• [WORKING DATA]
◆ ◆ ◆ ◆ ◆ ◆ ◆

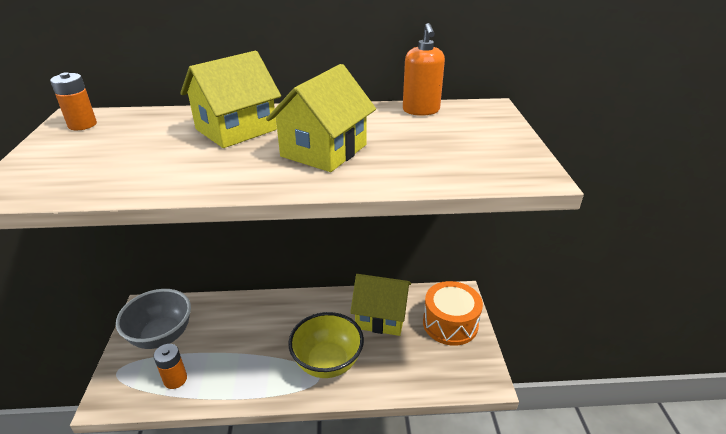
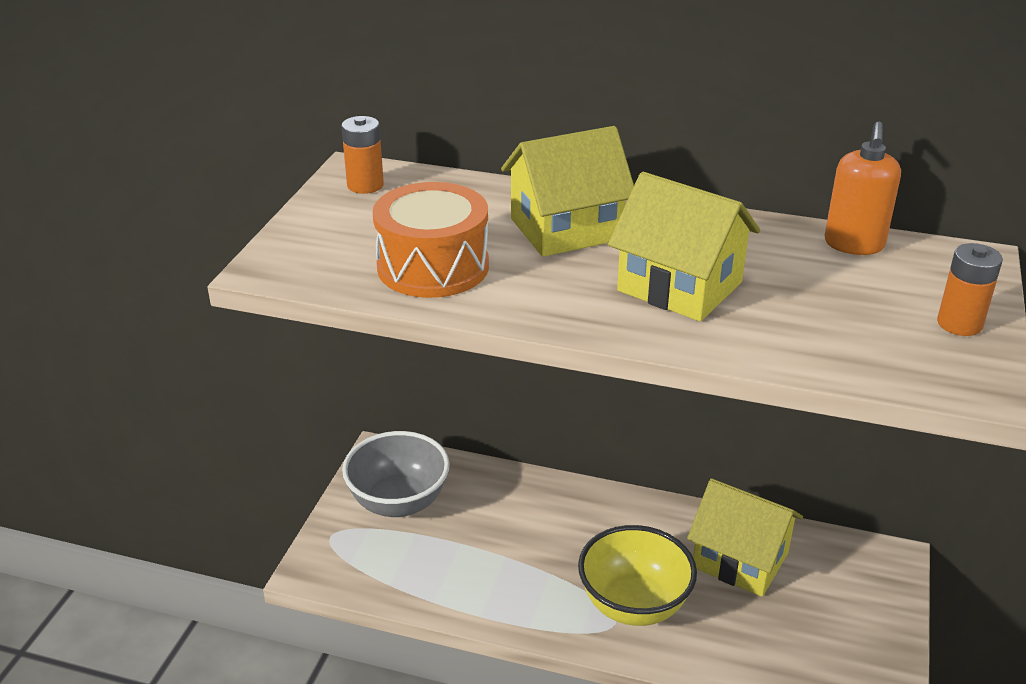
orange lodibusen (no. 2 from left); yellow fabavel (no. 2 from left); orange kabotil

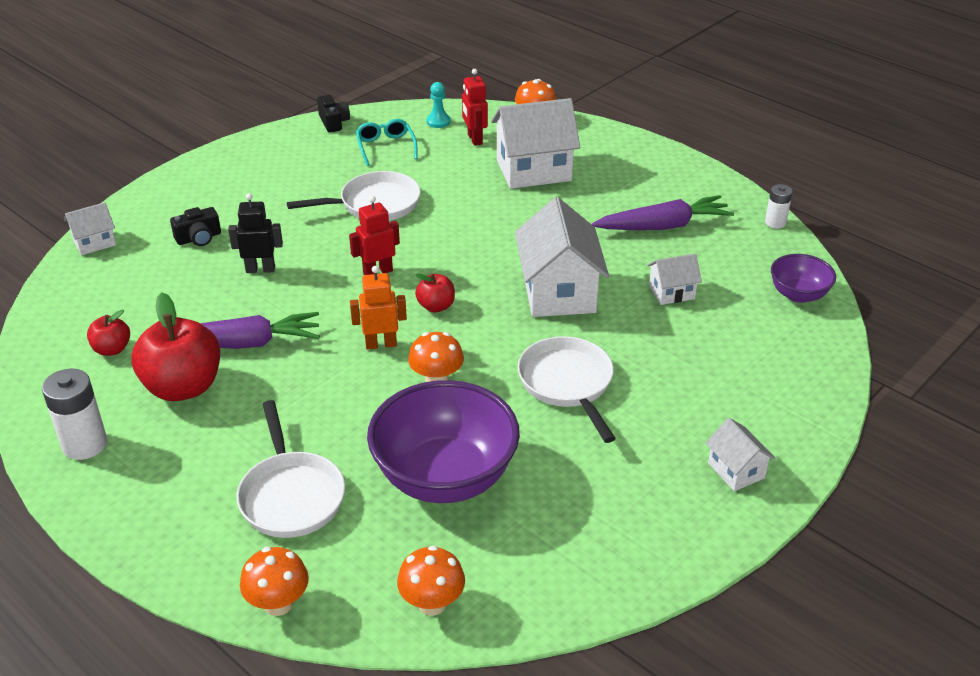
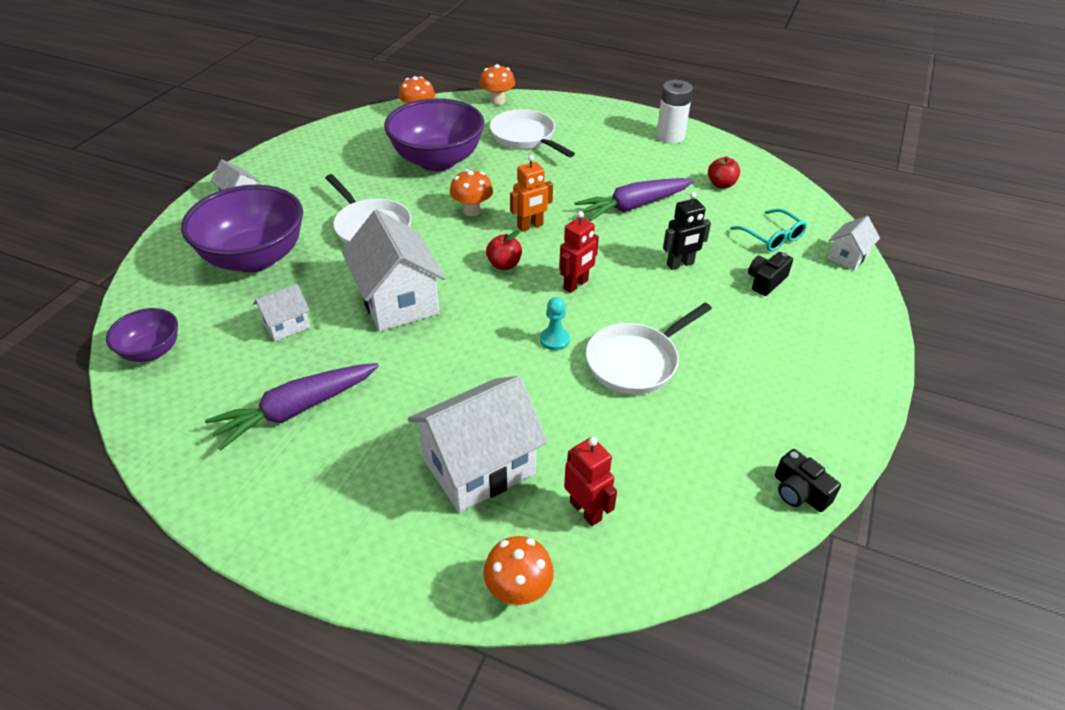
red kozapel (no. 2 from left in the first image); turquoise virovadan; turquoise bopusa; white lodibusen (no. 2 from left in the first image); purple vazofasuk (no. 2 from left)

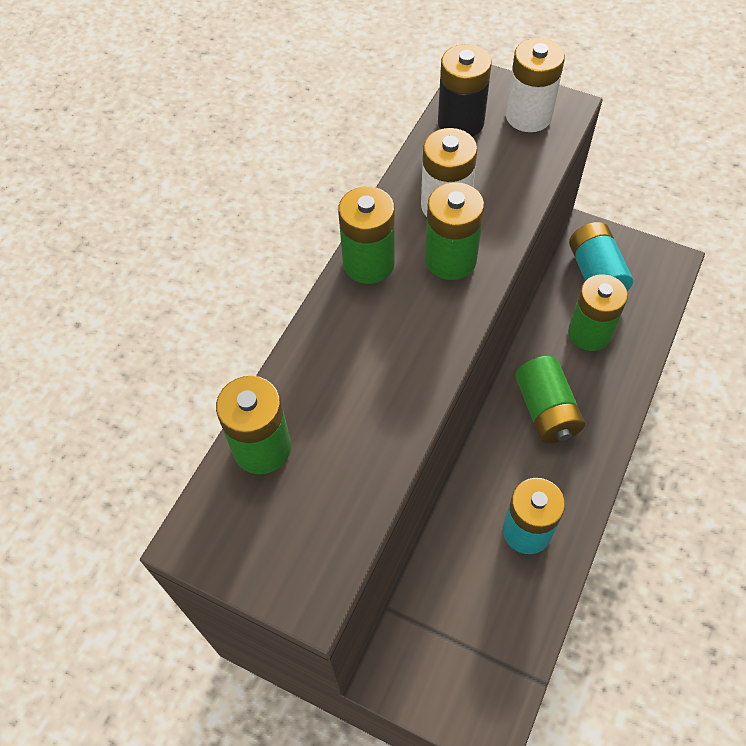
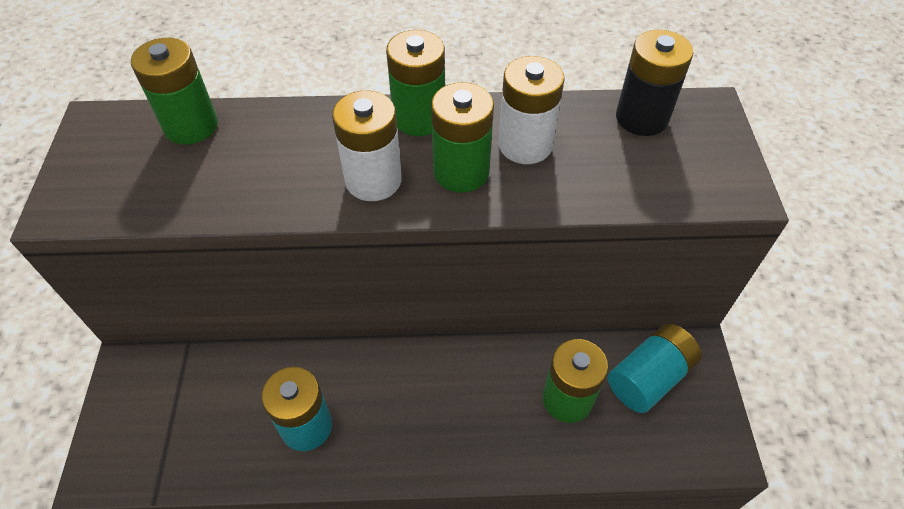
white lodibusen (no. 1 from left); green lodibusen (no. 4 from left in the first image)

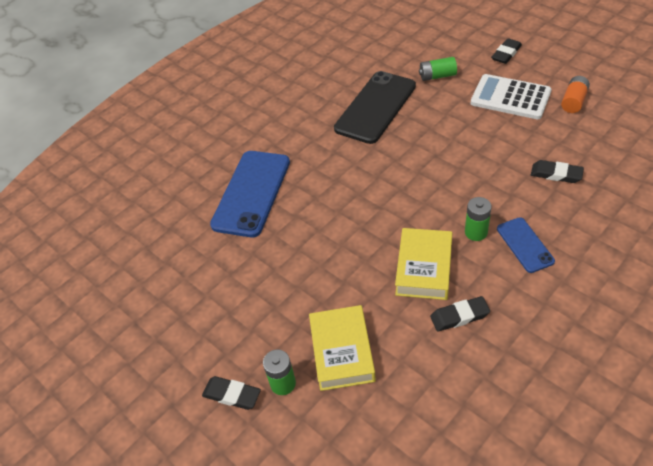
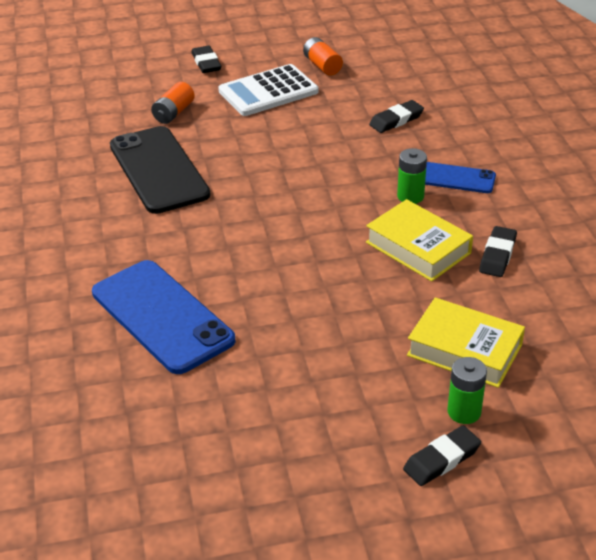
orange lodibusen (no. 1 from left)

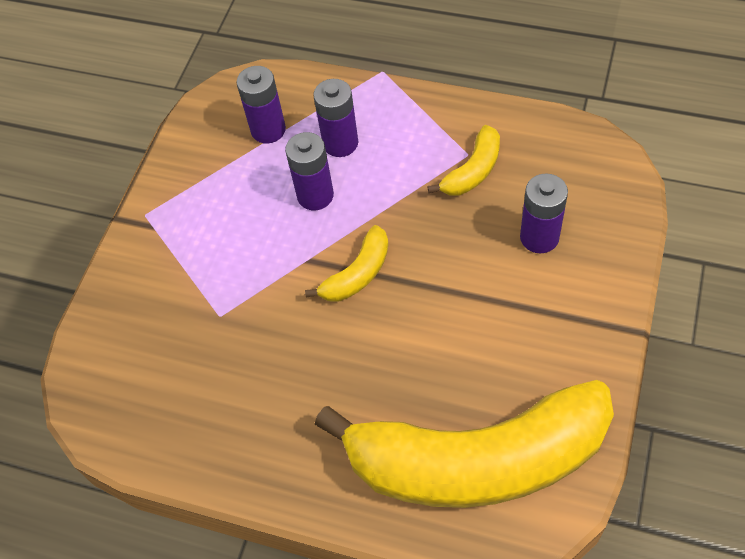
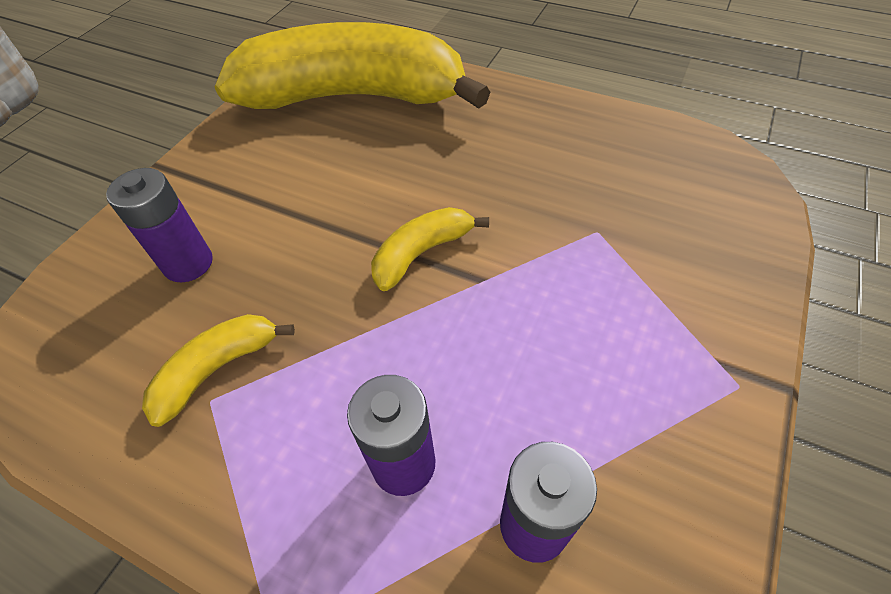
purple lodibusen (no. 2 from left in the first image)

◆ ◆ ◆ ◆ ◆ ◆ ◆

• [PROBLEM STATEMENT] The answer must be the full listing, word for word, with no images in it.

• [OUTPUT FOR THIS EXERCISE]
orange lodibusen (no. 2 from left); yellow fabavel (no. 2 from left); orange kabotil

red kozapel (no. 2 from left in the first image); turquoise virovadan; turquoise bopusa; white lodibusen (no. 2 from left in the first image); purple vazofasuk (no. 2 from left)

white lodibusen (no. 1 from left); green lodibusen (no. 4 from left in the first image)

orange lodibusen (no. 1 from left)

purple lodibusen (no. 2 from left in the first image)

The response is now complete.